• About this task: Without any pictures, restate the full set of records below exactly.

Source material: Begin

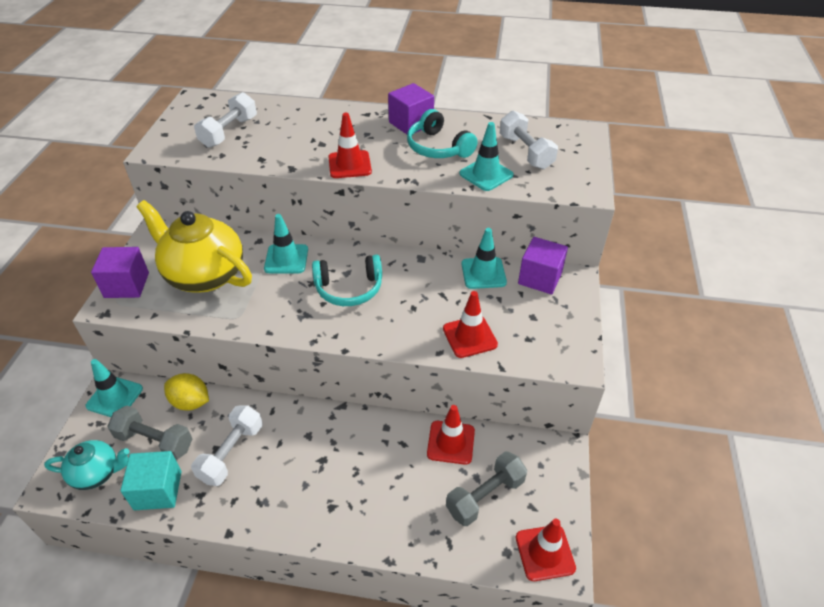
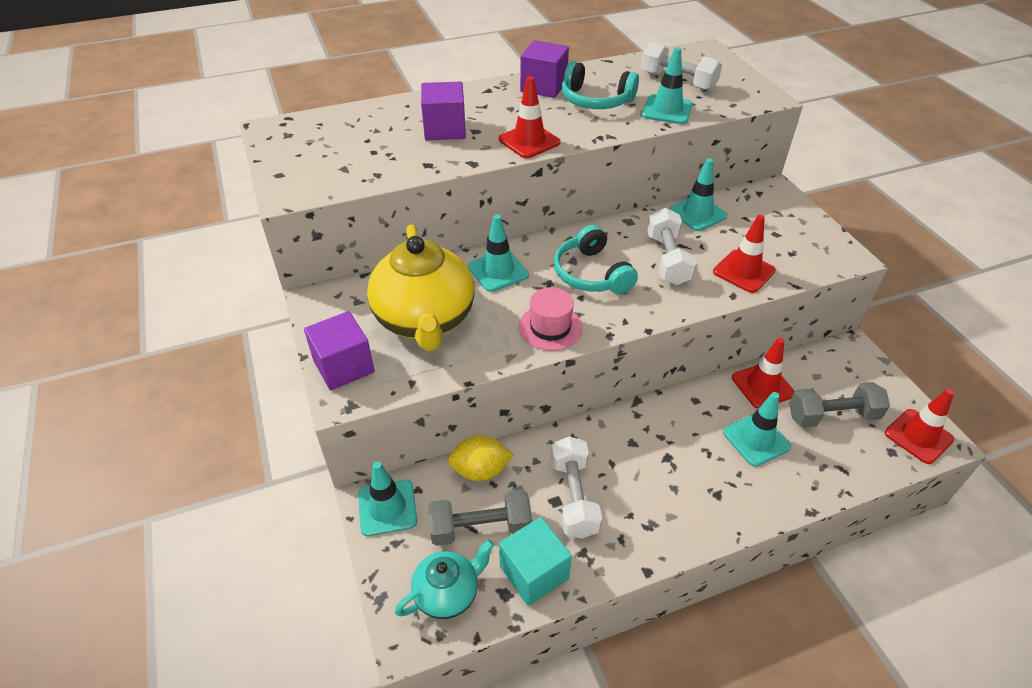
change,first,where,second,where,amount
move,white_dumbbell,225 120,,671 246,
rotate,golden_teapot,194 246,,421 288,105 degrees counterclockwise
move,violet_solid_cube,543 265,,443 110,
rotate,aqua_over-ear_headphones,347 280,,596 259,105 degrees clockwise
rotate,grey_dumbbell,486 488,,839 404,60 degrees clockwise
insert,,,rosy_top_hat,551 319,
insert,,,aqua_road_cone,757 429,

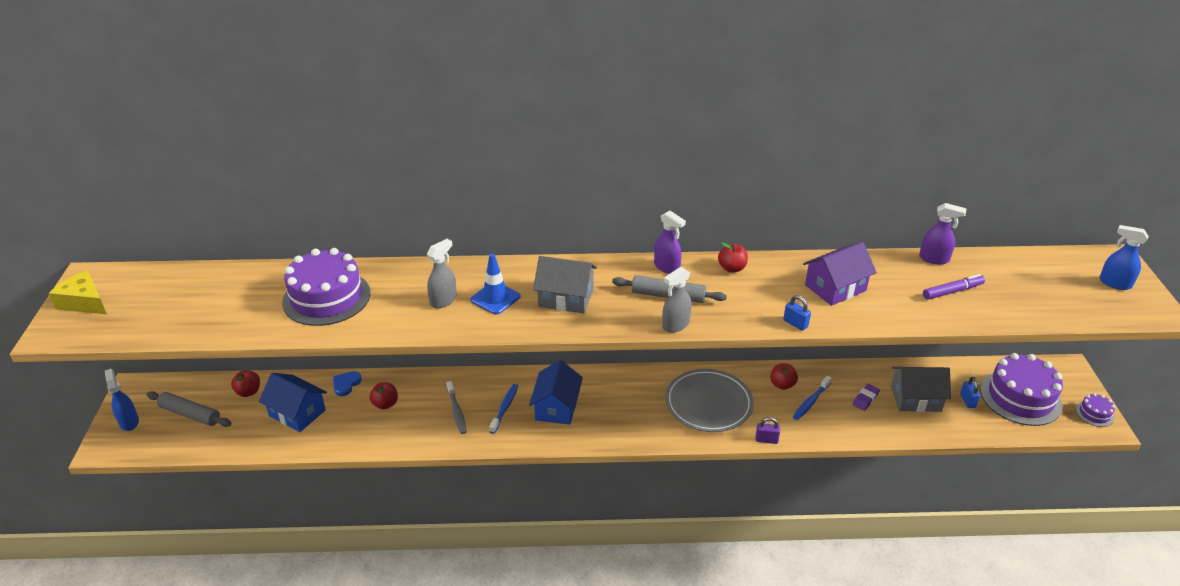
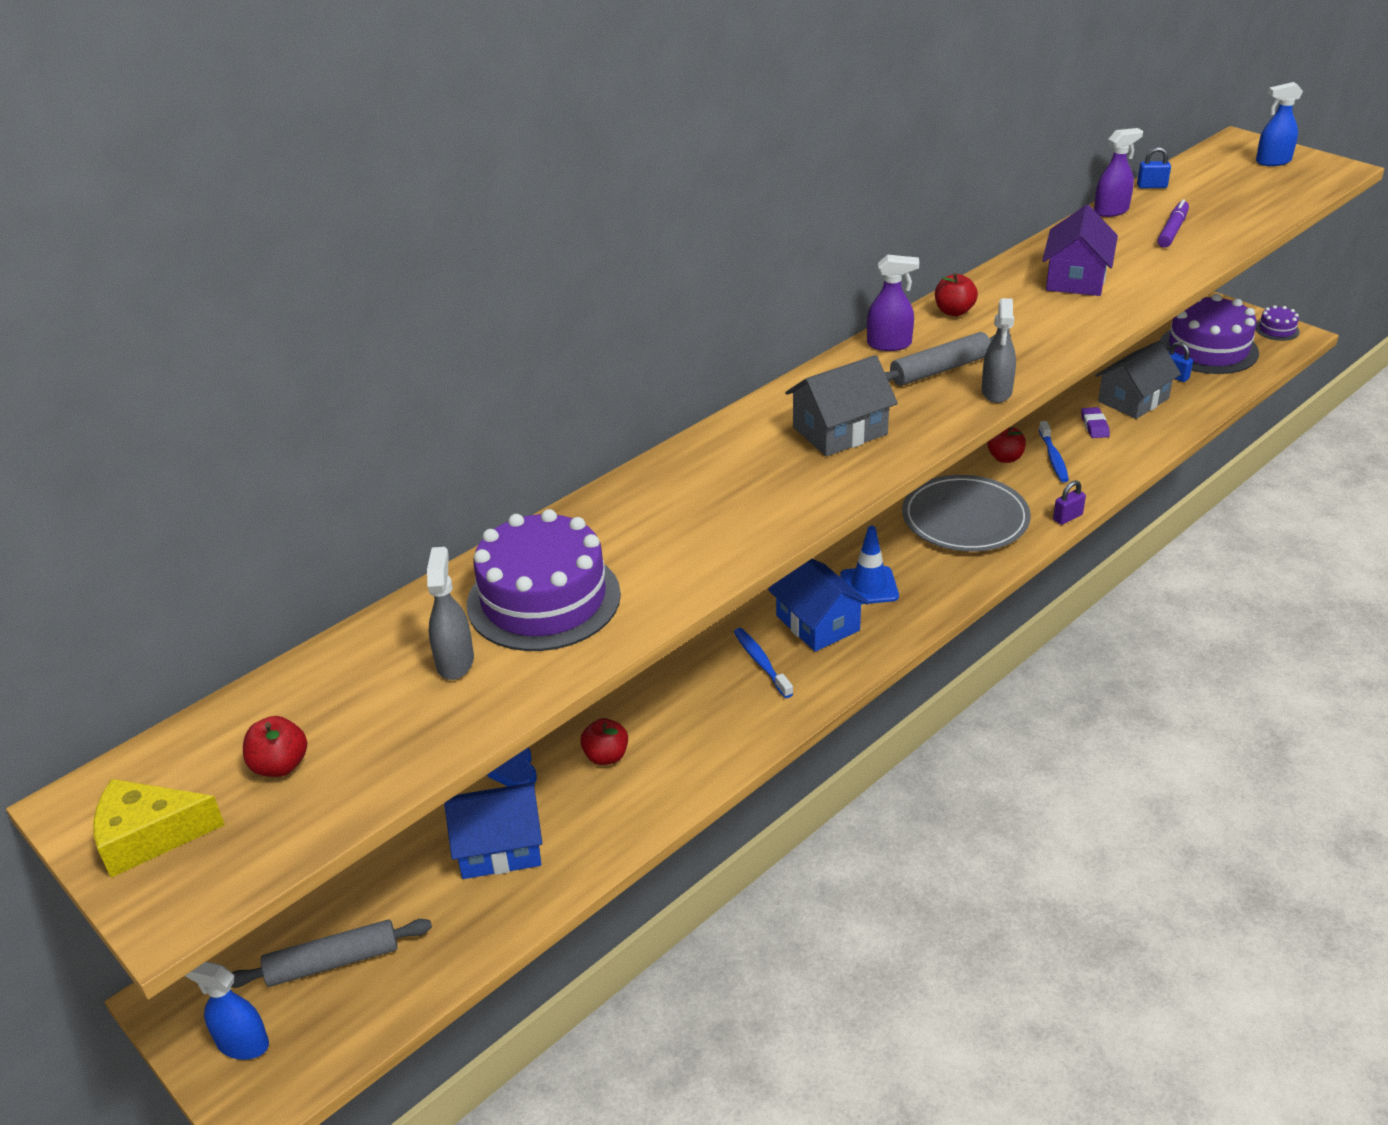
change,first,where,second,where,amount
move,grey_sprayer,442 273,,450 613,
move,cobalt_road_cone,495 284,,869 565,
move,cobalt_small_lock,797 313,,1154 167,
move,scarlet_toy_apple,245 383,,275 746,
delete,grey_tooth_brush,456 407,,,

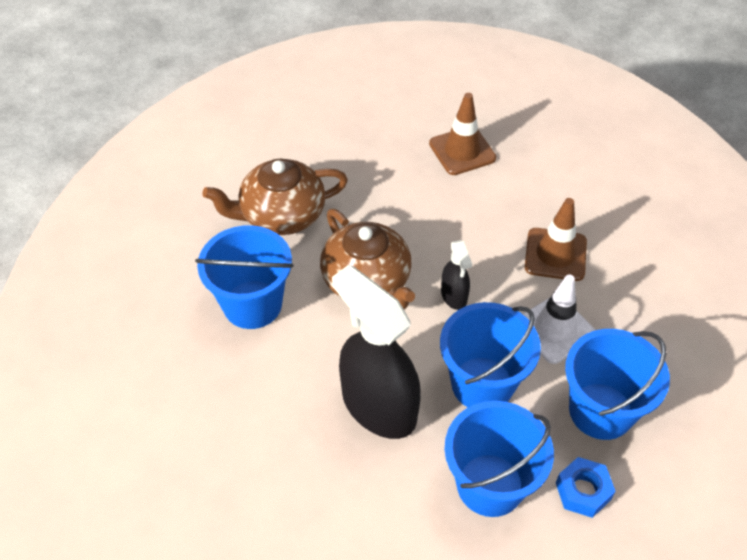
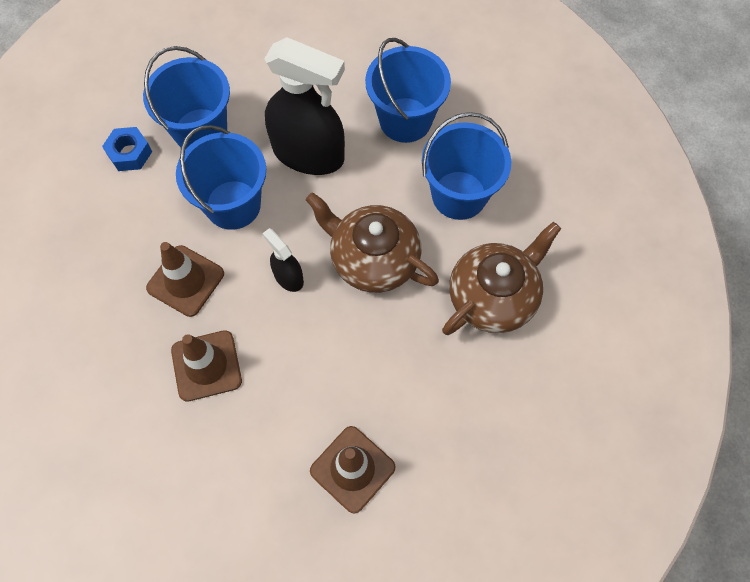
change,first,where,second,where,amount
recolor,white_road_cone,559 319,russet_road_cone,185 279,
move,cobalt_bucket,617 384,,408 90,

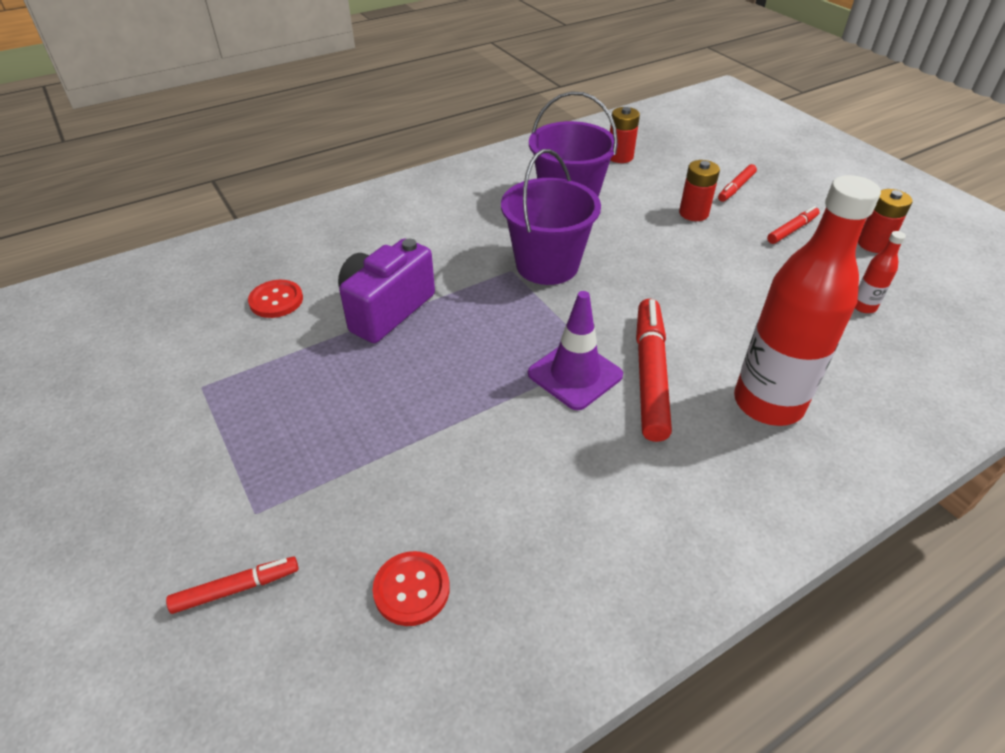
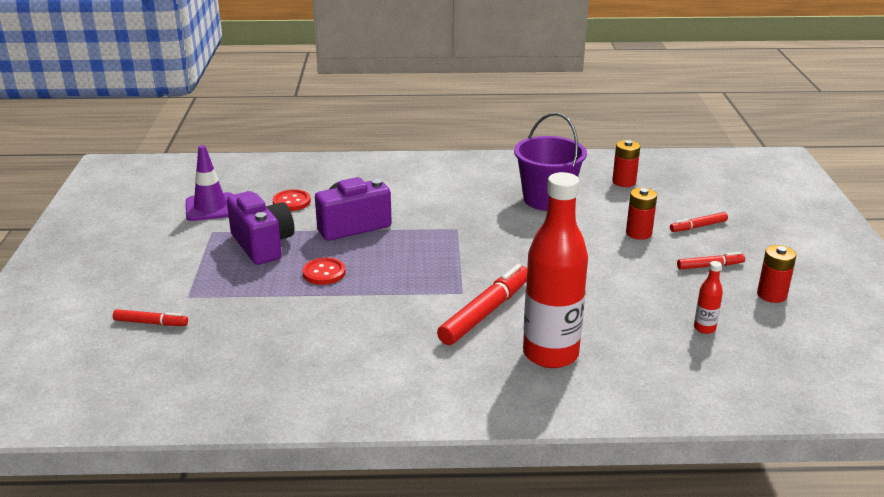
change,first,where,second,where,amount
delete,violet_bucket,551 217,,,
move,violet_road_cone,575 350,,210 183,
move,scarlet_sewing_button,411 588,,324 271,
insert,,,violet_camera,260 228,

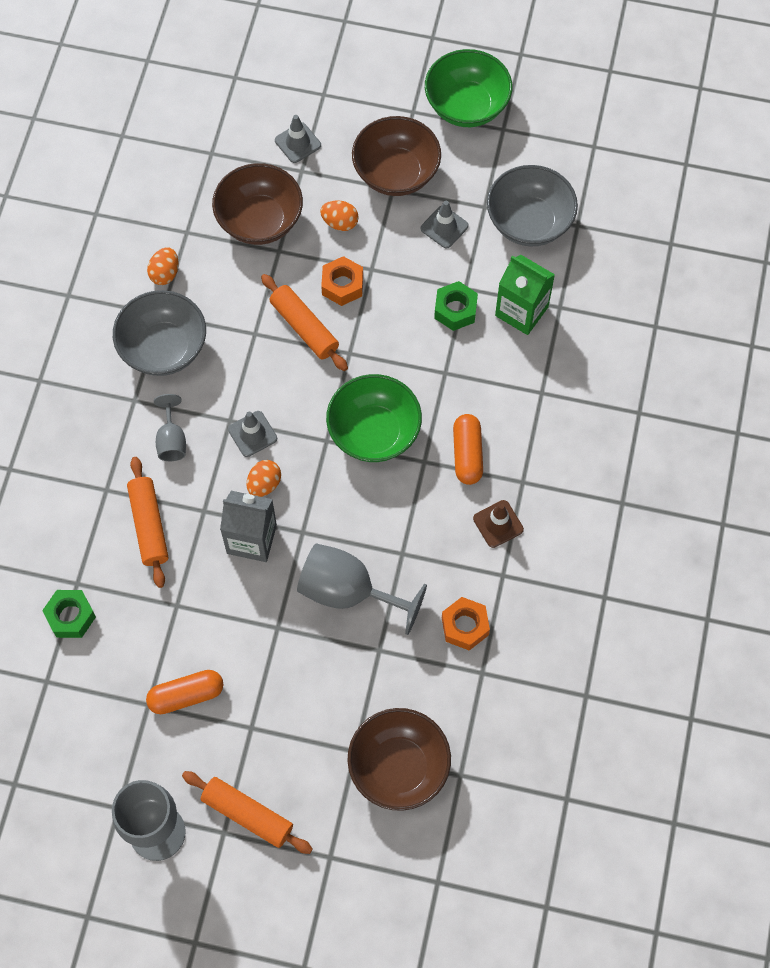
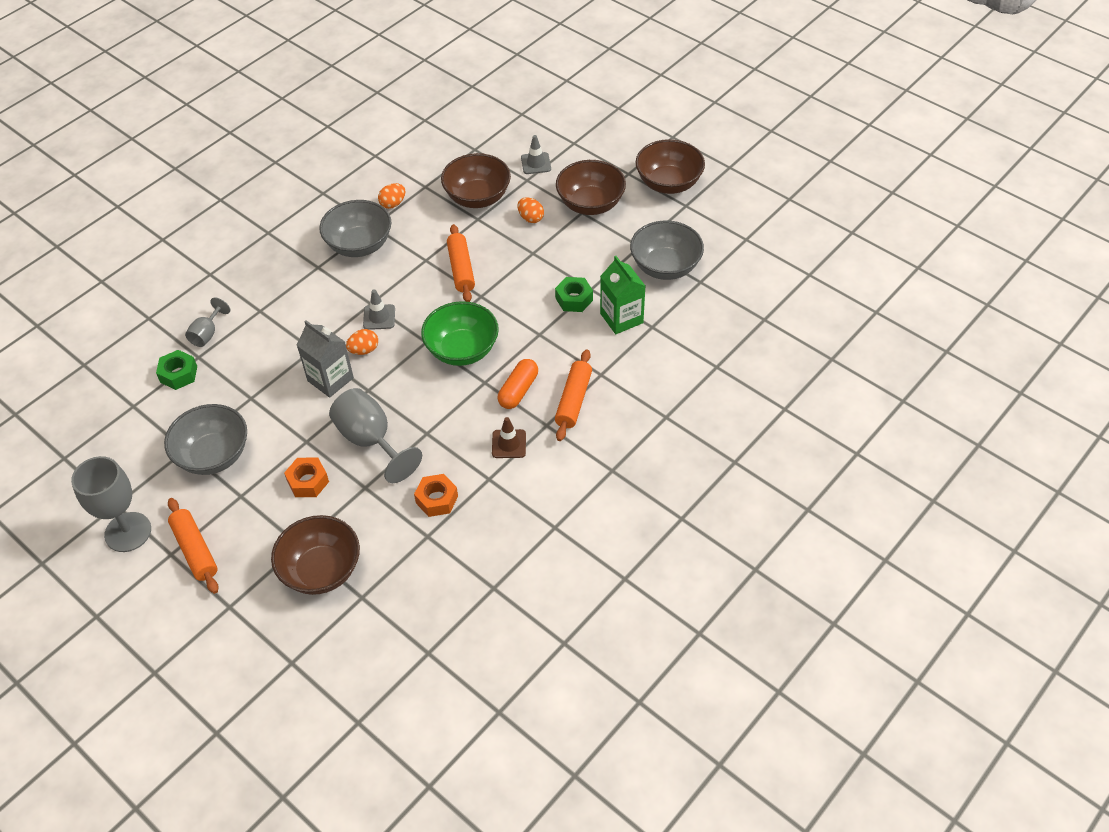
change,first,where,second,where,amount
recolor,leaf-green_deep_dish,468 88,russet_deep_dish,670 166,
delete,grey_road_cone,445 224,,,
move,bright_orange_hex_nut,342 281,,306 477,
move,grey_chalice,170 427,,207 322,
move,bright_orange_dough_roller,147 522,,573 395,
replace,bright_orange_pill,184 692,grey_deep_dish,205 439,

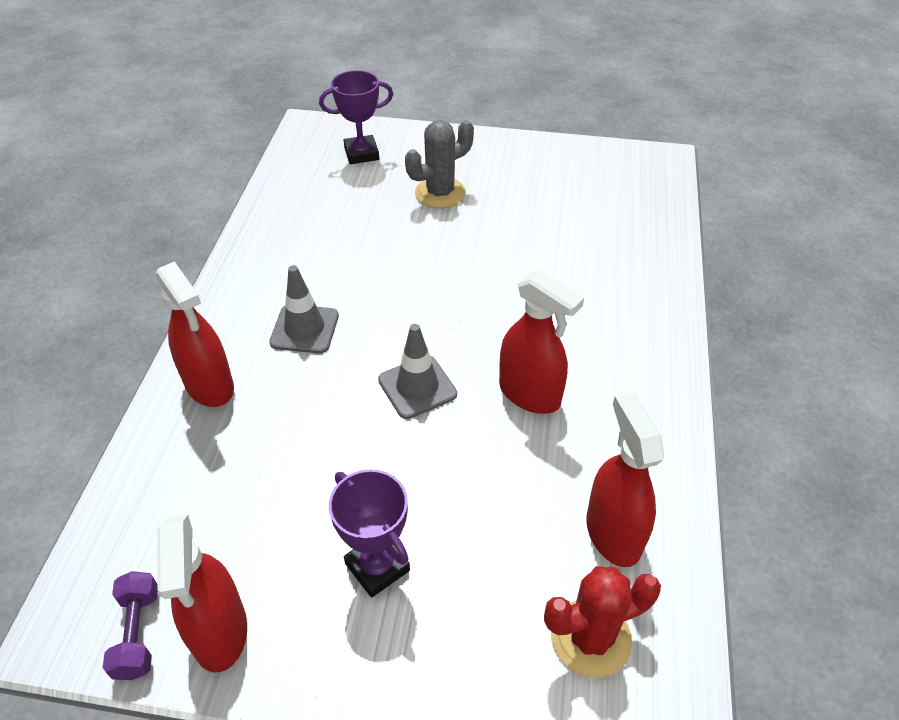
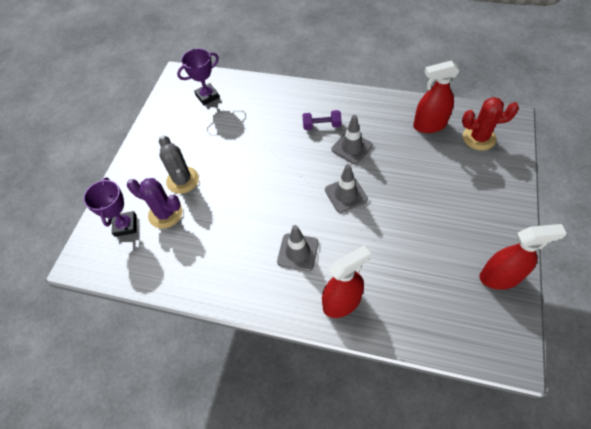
change,first,where,second,where,amount
replace,scarlet_sprayer,541 342,grey_road_cone,352 139,
move,violet_prize_cup,369 533,,198 76,
rotate,scarlet_cactus,602 622,,490 123,75 degrees counterclockwise
move,violet_dumbbell,130 625,,322 120,
insert,,,violet_cactus,154 203,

Source material: End

• Solution:
change,first,where,second,where,amount
move,white_dumbbell,225 120,,671 246,
rotate,golden_teapot,194 246,,421 288,105 degrees counterclockwise
move,violet_solid_cube,543 265,,443 110,
rotate,aqua_over-ear_headphones,347 280,,596 259,105 degrees clockwise
rotate,grey_dumbbell,486 488,,839 404,60 degrees clockwise
insert,,,rosy_top_hat,551 319,
insert,,,aqua_road_cone,757 429,

change,first,where,second,where,amount
move,grey_sprayer,442 273,,450 613,
move,cobalt_road_cone,495 284,,869 565,
move,cobalt_small_lock,797 313,,1154 167,
move,scarlet_toy_apple,245 383,,275 746,
delete,grey_tooth_brush,456 407,,,

change,first,where,second,where,amount
recolor,white_road_cone,559 319,russet_road_cone,185 279,
move,cobalt_bucket,617 384,,408 90,

change,first,where,second,where,amount
delete,violet_bucket,551 217,,,
move,violet_road_cone,575 350,,210 183,
move,scarlet_sewing_button,411 588,,324 271,
insert,,,violet_camera,260 228,

change,first,where,second,where,amount
recolor,leaf-green_deep_dish,468 88,russet_deep_dish,670 166,
delete,grey_road_cone,445 224,,,
move,bright_orange_hex_nut,342 281,,306 477,
move,grey_chalice,170 427,,207 322,
move,bright_orange_dough_roller,147 522,,573 395,
replace,bright_orange_pill,184 692,grey_deep_dish,205 439,

change,first,where,second,where,amount
replace,scarlet_sprayer,541 342,grey_road_cone,352 139,
move,violet_prize_cup,369 533,,198 76,
rotate,scarlet_cactus,602 622,,490 123,75 degrees counterclockwise
move,violet_dumbbell,130 625,,322 120,
insert,,,violet_cactus,154 203,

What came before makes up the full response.